◆ **What is required**: A word-for-word copy of the records that follow is needed, with every picture omitted.

Excerpts from a dataset
########################################

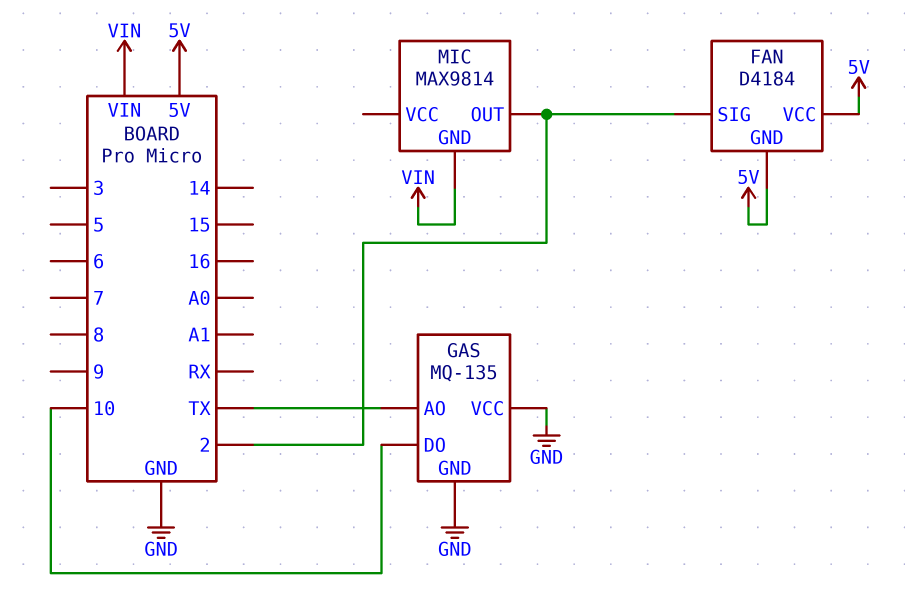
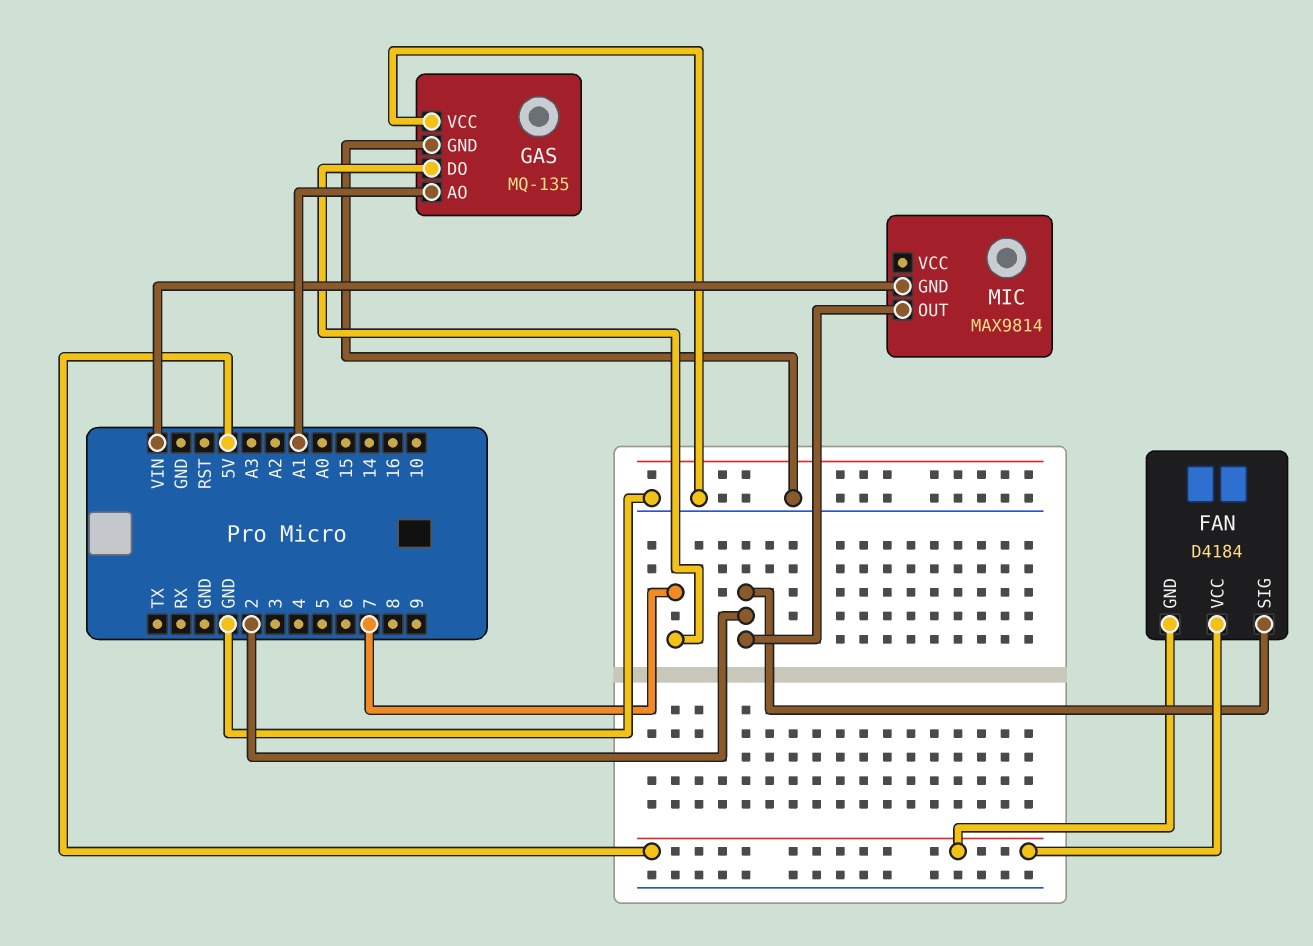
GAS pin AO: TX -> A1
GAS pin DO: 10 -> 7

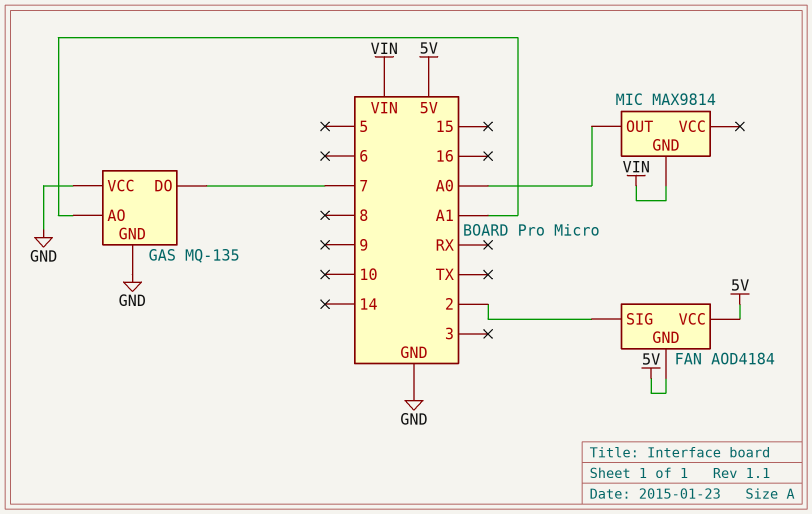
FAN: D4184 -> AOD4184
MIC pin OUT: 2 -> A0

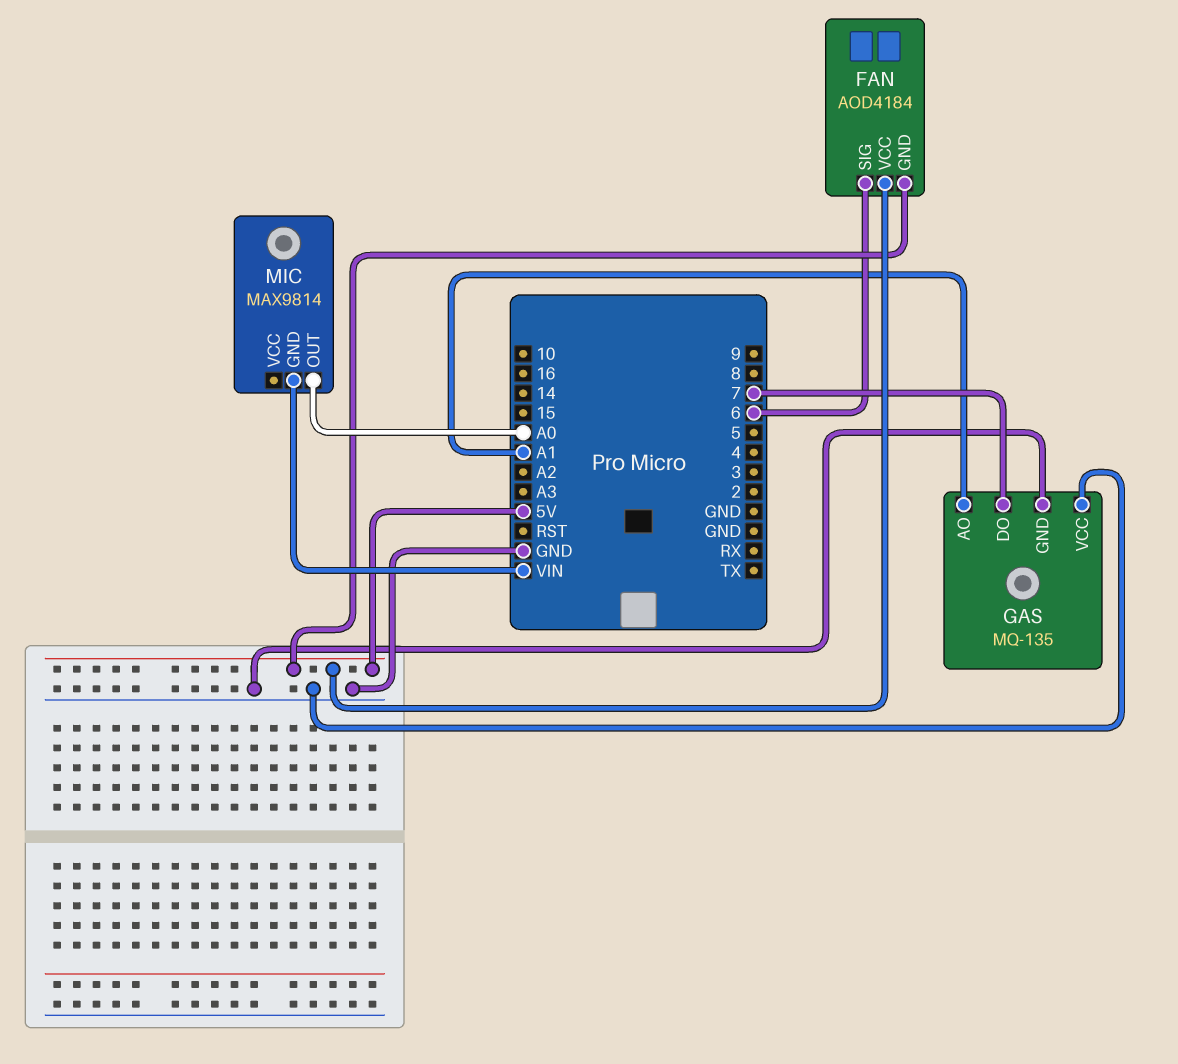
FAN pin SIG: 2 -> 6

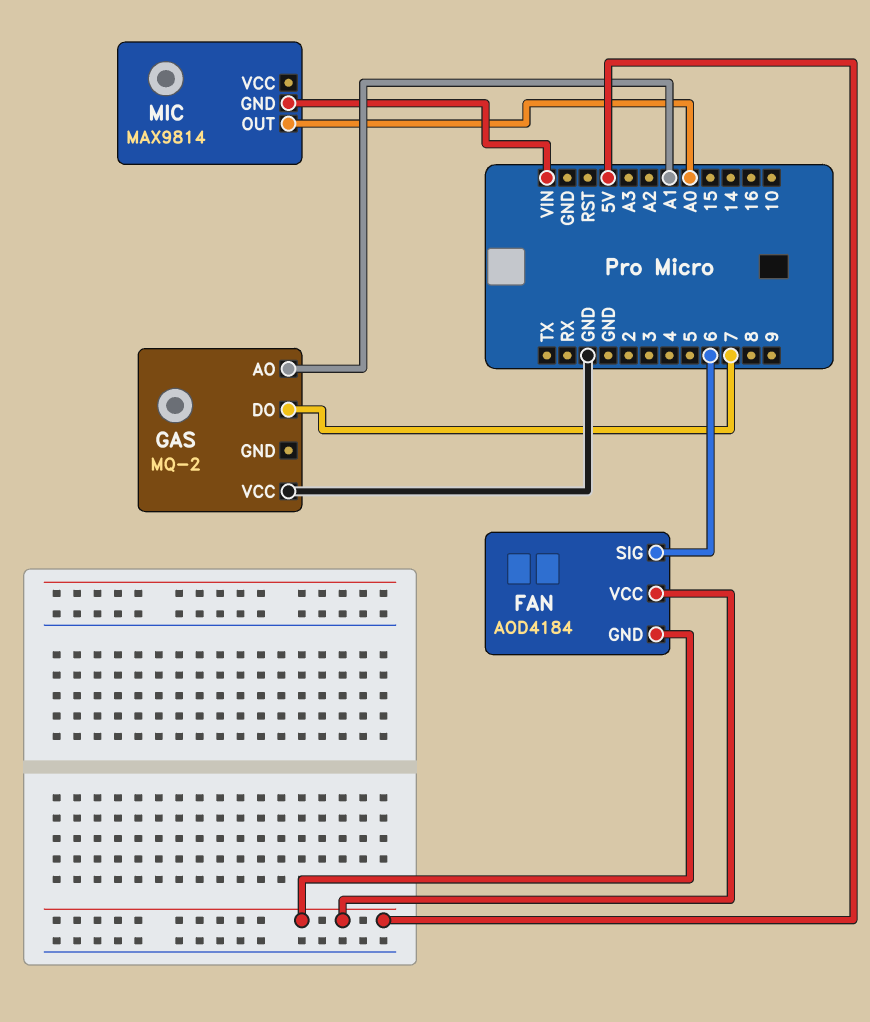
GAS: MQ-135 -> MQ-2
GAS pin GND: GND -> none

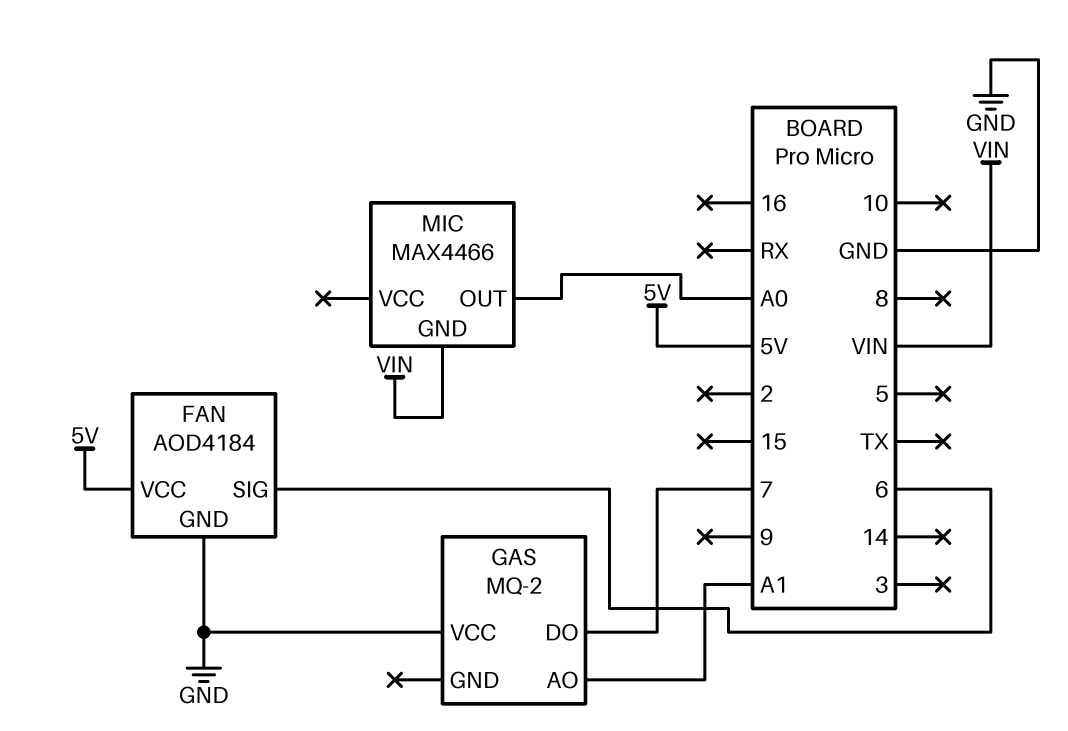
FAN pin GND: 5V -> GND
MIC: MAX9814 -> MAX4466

########################################

◆ **Task result**:
GAS pin AO: TX -> A1
GAS pin DO: 10 -> 7

FAN: D4184 -> AOD4184
MIC pin OUT: 2 -> A0

FAN pin SIG: 2 -> 6

GAS: MQ-135 -> MQ-2
GAS pin GND: GND -> none

FAN pin GND: 5V -> GND
MIC: MAX9814 -> MAX4466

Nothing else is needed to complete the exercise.